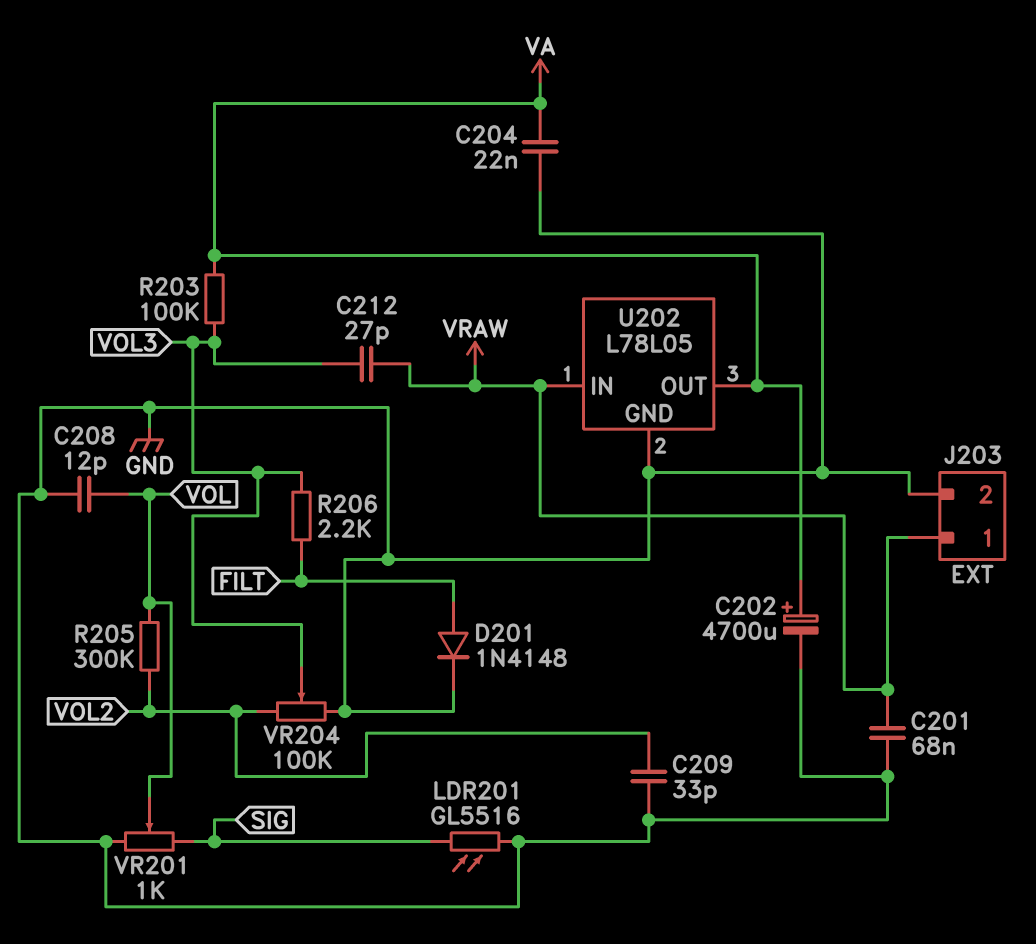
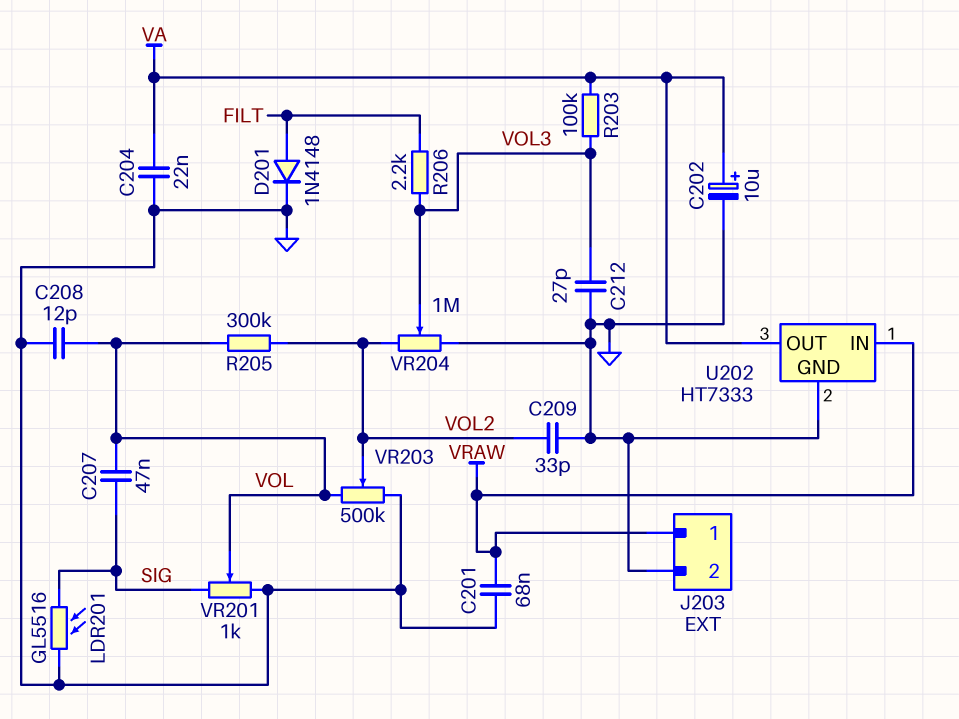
C202: 4700uF (plus VA, minus GND) -> 10uF (plus VA, minus GND)
C207: none -> 47nF (SIG, VOL)
C212: 27pF (VOL3, VRAW) -> 27pF (GND, VOL3)
U202: L78L05 -> HT7333
VR203: none -> 500k (GND, VOL, wiper VOL2)
VR204: 100k (GND, VOL2, wiper VOL3) -> 1M (GND, VOL2, wiper VOL3)

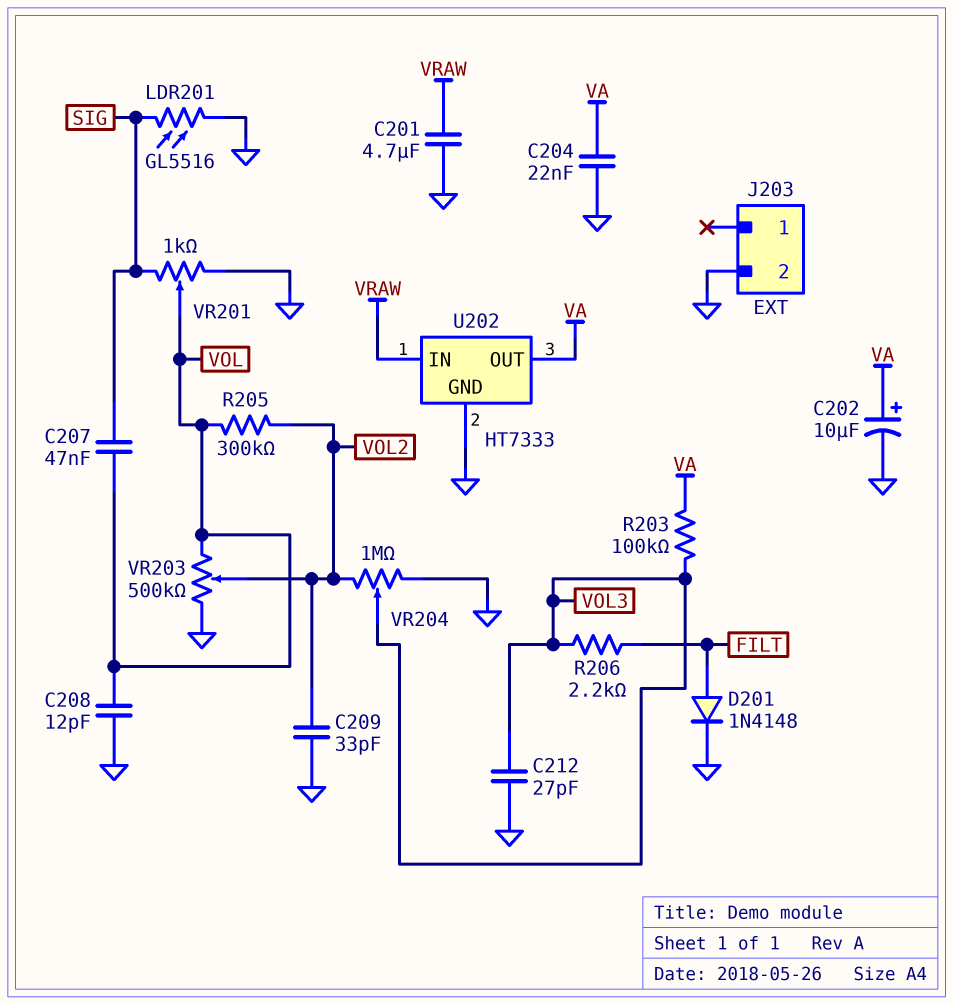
C201: 68nF (GND, VRAW) -> 4.7uF (GND, VRAW)
J203 pin 1: VRAW -> none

━━━

Exercise aim: Using the entries above, copy out all lines that contain the string "wiper".

Solution:
VR203: none -> 500k (GND, VOL, wiper VOL2)
VR204: 100k (GND, VOL2, wiper VOL3) -> 1M (GND, VOL2, wiper VOL3)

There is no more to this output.